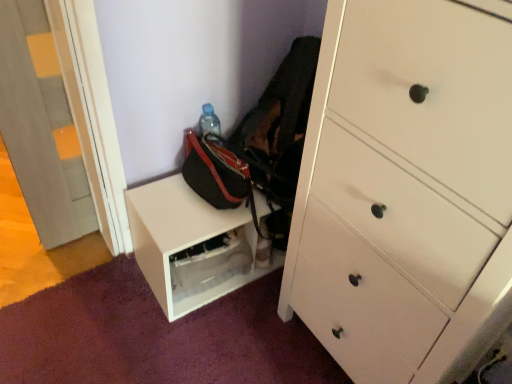
This screenshot has width=512, height=384. What are the coordinates of `free space on the front side of matte gray door at left` in the screenshot? It's located at (56, 269).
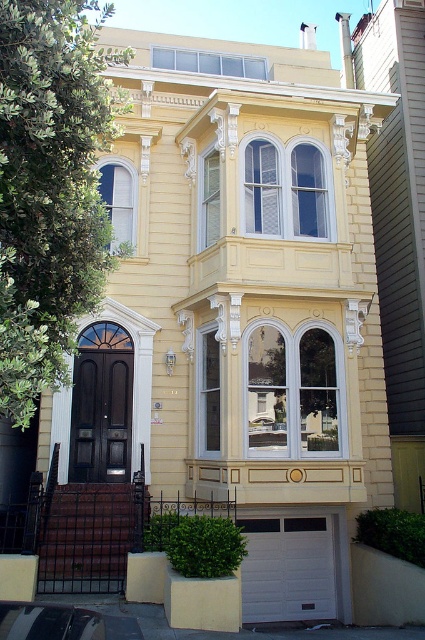
You are an architect analyzing the Victorian house. You need to determine which window has a greater width between the matte glass bay window at center and the clear glass window at upper center. Based on the provided scene description, which window is wider?

The clear glass window at upper center is wider than the matte glass bay window at center because the description states that the matte glass bay window at center is thinner than the clear glass window at upper center.

You are standing in front of the Victorian house and notice two points marked on the facade. The first point is at coordinates point [189,67] and the second is at point [215,200]. From your perspective, which point is closer to you?

Point [215,200] is closer to you because it is in front of point [189,67] according to their spatial relationship.

You are a window installer assessing the house. You need to replace the glass for both the matte glass bay window at center and the clear glass window at upper center. Which window requires a taller piece of glass?

The matte glass bay window at center requires a taller piece of glass because it is taller than the clear glass window at upper center.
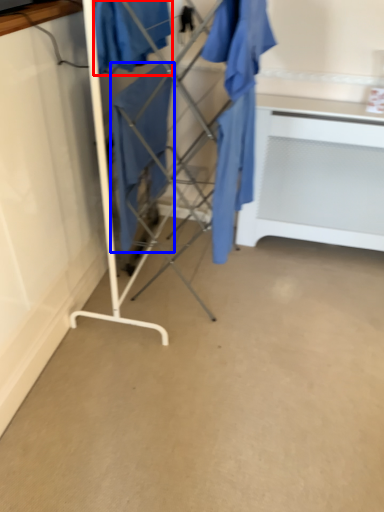
Question: Which point is further to the camera, clothing (highlighted by a red box) or clothing (highlighted by a blue box)?

Choices:
 (A) clothing
 (B) clothing

Answer: (B)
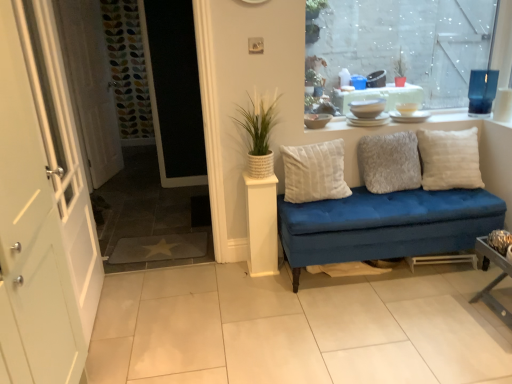
This screenshot has width=512, height=384. Find the location of `vacant point above white tile at center (from a real-world perspective)`. vacant point above white tile at center (from a real-world perspective) is located at coordinates (337, 316).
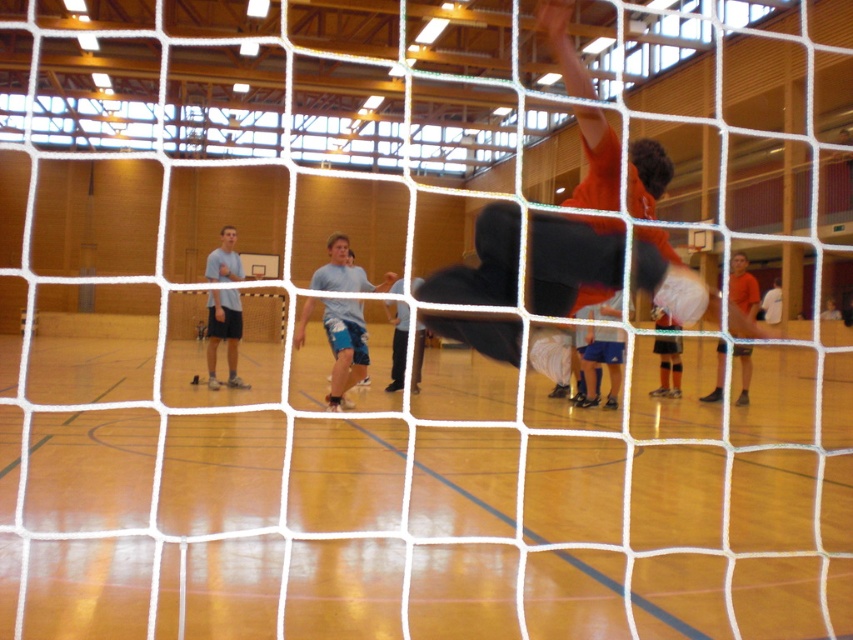
Question: Which object is the farthest from the orange jersey shorts at center?

Choices:
 (A) orange jersey at right
 (B) light blue cotton shorts at center

Answer: (B)

Question: Which object is closer to the camera taking this photo?

Choices:
 (A) light blue t-shirt at left
 (B) white knee-high socks at center
 (C) orange jersey at upper right

Answer: (A)

Question: Does light blue t-shirt at left appear on the right side of orange jersey shorts at center?

Choices:
 (A) no
 (B) yes

Answer: (A)

Question: Is light blue shorts at center smaller than white knee-high socks at center?

Choices:
 (A) no
 (B) yes

Answer: (A)

Question: Considering the real-world distances, which object is closest to the white knee-high socks at center?

Choices:
 (A) orange jersey shorts at center
 (B) orange jersey at upper right

Answer: (A)

Question: Does orange jersey at upper right lie behind orange jersey shorts at center?

Choices:
 (A) yes
 (B) no

Answer: (B)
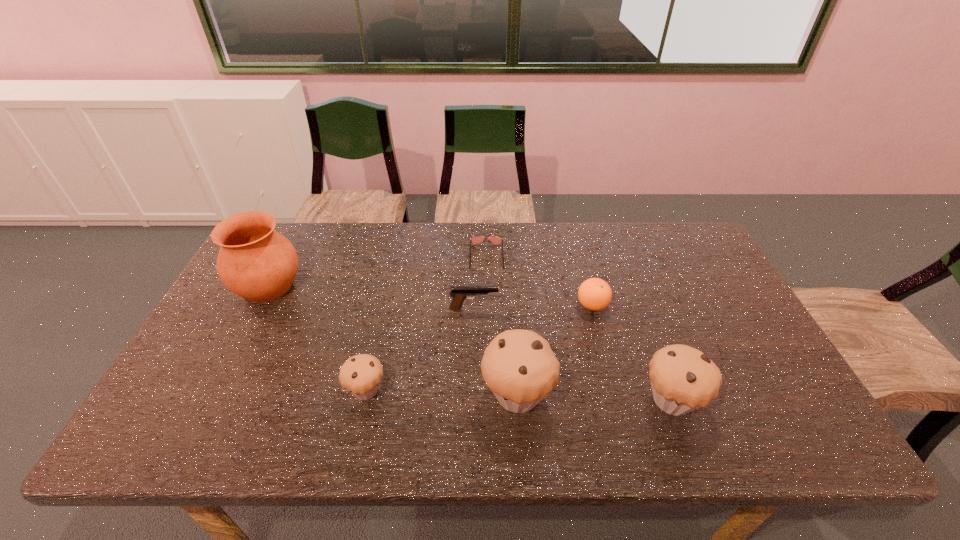
Image resolution: width=960 pixels, height=540 pixels. I want to click on vacant space that satisfies the following two spatial constraints: 1. at the muzzle of the pistol; 2. on the right side of the rightmost object, so click(x=472, y=399).

You are a GUI agent. You are given a task and a screenshot of the screen. Output one action in this format:
    pyautogui.click(x=<x>, y=<y>)
    Task: Click on the vacant position in the image that satisfies the following two spatial constraints: 1. on the bridge of the sunglasses; 2. on the left side of the second muffin from right to left
    
    Given the screenshot: What is the action you would take?
    pyautogui.click(x=489, y=395)

In order to click on free region that satisfies the following two spatial constraints: 1. on the bridge of the sunglasses; 2. on the right side of the second muffin from right to left in this screenshot , I will do pyautogui.click(x=489, y=395).

Find the location of a particular element. The width and height of the screenshot is (960, 540). blank space that satisfies the following two spatial constraints: 1. on the front side of the sixth object from left to right; 2. at the muzzle of the pistol is located at coordinates (593, 308).

In order to click on free space that satisfies the following two spatial constraints: 1. on the back side of the leftmost muffin; 2. on the right side of the sixth object from left to right in this screenshot , I will do `click(385, 306)`.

# # #

_AIM OF THE TASK_. Pull out every line from the items above that contains the string "taller", matching case exactly.

_ANSWER SECTION_.
You are a window installer assessing the house. You need to replace the glass for both the matte glass bay window at center and the clear glass window at upper center. Which window requires a taller piece of glass?
The matte glass bay window at center requires a taller piece of glass because it is taller than the clear glass window at upper center.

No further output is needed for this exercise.